■ **Work to complete**:
Which of the lines in the data mention the string "added"? List them all.

■ **Material for this task**:
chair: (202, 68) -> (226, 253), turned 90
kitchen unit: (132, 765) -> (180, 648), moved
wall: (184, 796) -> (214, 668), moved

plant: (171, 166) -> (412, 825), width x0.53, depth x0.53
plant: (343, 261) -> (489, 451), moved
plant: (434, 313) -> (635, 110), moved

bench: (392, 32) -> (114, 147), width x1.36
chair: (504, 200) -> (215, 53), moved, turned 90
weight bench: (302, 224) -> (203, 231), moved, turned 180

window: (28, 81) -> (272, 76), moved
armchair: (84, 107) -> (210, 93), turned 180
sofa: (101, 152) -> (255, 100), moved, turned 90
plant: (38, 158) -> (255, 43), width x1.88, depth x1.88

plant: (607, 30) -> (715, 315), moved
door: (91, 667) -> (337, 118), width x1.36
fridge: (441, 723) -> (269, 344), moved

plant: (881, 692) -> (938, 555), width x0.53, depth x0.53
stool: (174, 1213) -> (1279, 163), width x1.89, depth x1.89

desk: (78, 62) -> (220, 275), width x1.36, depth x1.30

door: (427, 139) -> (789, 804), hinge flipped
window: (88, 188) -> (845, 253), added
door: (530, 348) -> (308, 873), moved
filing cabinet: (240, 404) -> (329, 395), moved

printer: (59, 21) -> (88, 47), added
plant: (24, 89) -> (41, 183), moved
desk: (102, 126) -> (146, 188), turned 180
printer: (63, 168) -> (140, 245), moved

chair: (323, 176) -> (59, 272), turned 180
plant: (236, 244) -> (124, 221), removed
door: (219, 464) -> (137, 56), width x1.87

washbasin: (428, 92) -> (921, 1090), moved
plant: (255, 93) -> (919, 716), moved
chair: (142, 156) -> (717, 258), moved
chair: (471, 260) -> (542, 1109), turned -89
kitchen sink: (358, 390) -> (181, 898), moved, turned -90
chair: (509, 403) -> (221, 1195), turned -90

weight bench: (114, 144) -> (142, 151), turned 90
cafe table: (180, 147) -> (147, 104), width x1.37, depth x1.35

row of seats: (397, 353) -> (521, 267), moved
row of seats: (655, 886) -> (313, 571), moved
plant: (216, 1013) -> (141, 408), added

■ **Problem solution**:
window: (88, 188) -> (845, 253), added
printer: (59, 21) -> (88, 47), added
plant: (216, 1013) -> (141, 408), added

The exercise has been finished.